Exact copy, pictures excluded: print the lines from the one with "(365, 367) = (812, 322): grey" through the final line of the records.

────────────────────

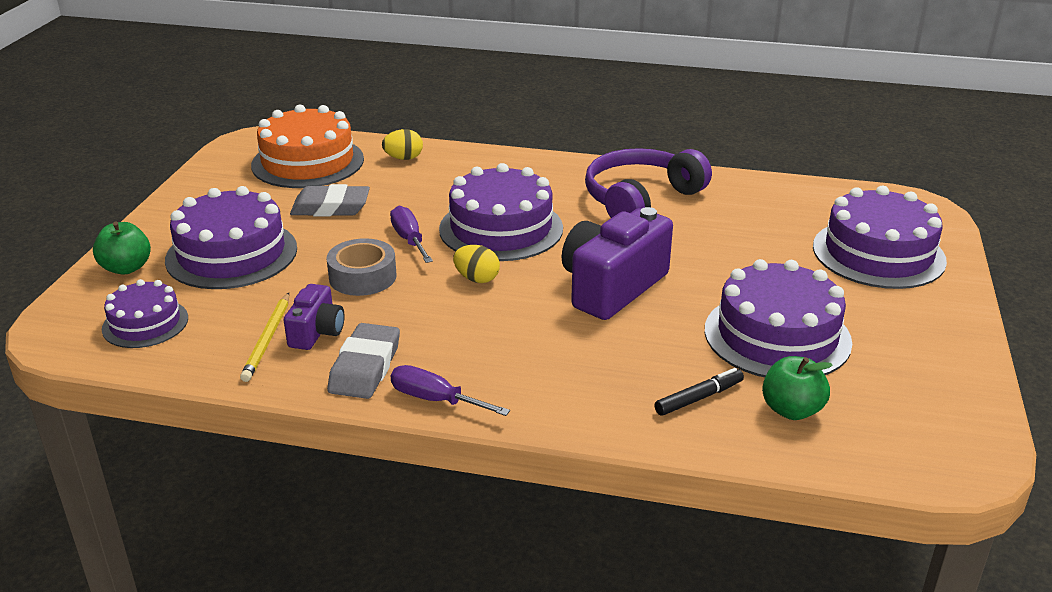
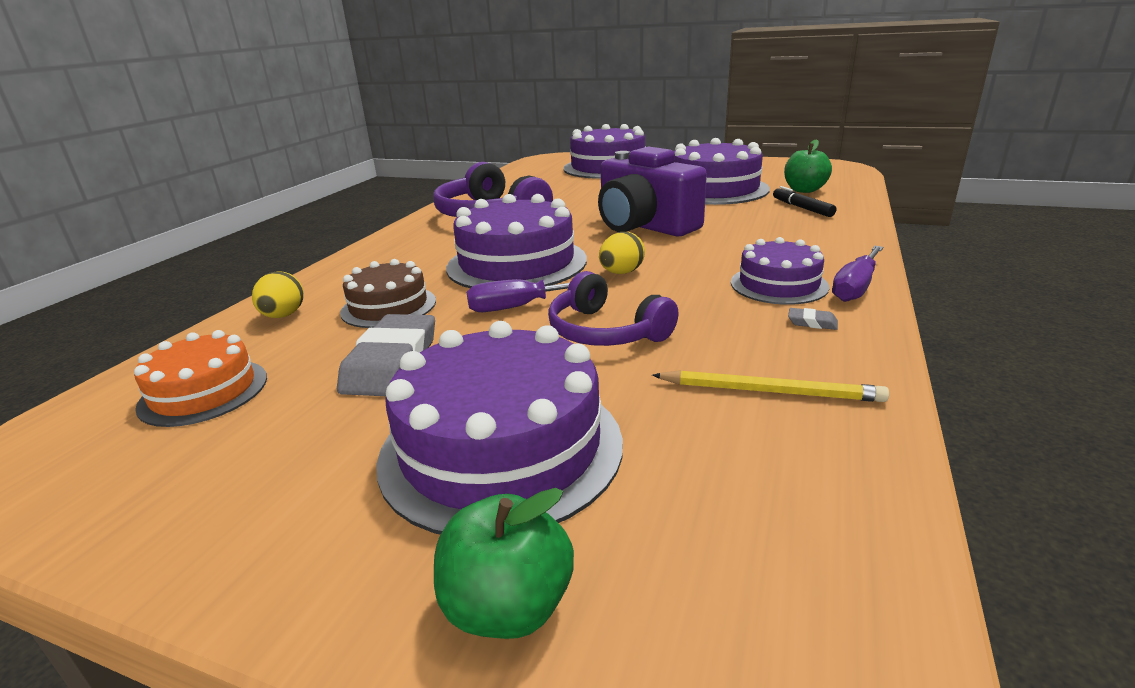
camera: 80 degrees left, 5 degrees down
(145, 323) = (747, 535): purple cake -> purple cake (778, 284)
(308, 162) = (204, 392): orange cake -> orange cake, size x0.58
(317, 332) = (743, 355): purple camera -> none
(362, 277) = (605, 331): grey tape -> purple headphones
(365, 367) = (812, 322): grey eraser -> grey eraser, size x0.40
(415, 190) = (388, 306): none -> brown cake

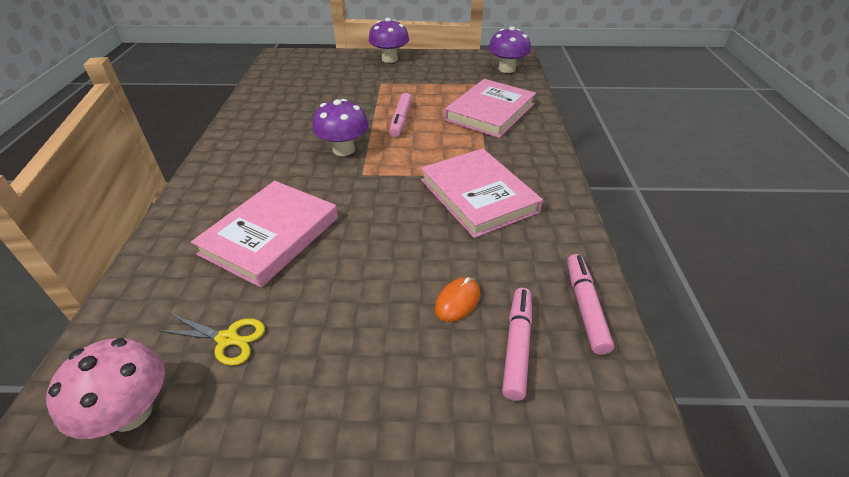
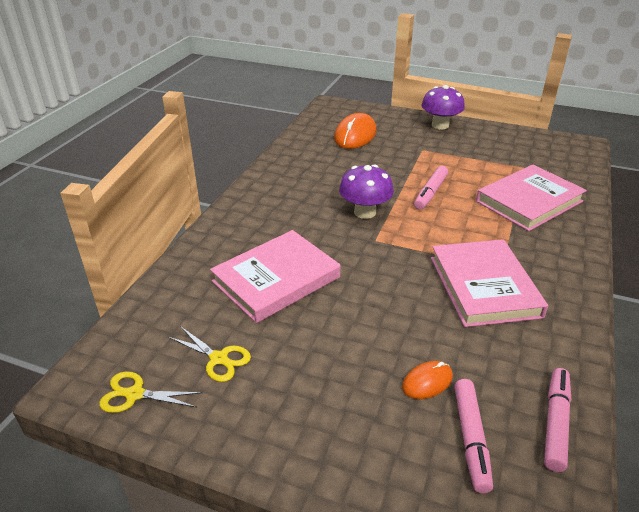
camera: 20 degrees right, 5 degrees down
(131, 412) = (135, 394): pink mushroom -> yellow scissors
(312, 80) = (355, 135): none -> orange mouse
(507, 69) = (566, 156): purple mushroom -> none
(517, 346) = (470, 438): pink marker -> pink marker turned 150 degrees clockwise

────────────────────

- [Answer to the problem]
(365, 367) = (812, 322): grey eraser -> grey eraser, size x0.40
(415, 190) = (388, 306): none -> brown cake

camera: 20 degrees right, 5 degrees down
(131, 412) = (135, 394): pink mushroom -> yellow scissors
(312, 80) = (355, 135): none -> orange mouse
(507, 69) = (566, 156): purple mushroom -> none
(517, 346) = (470, 438): pink marker -> pink marker turned 150 degrees clockwise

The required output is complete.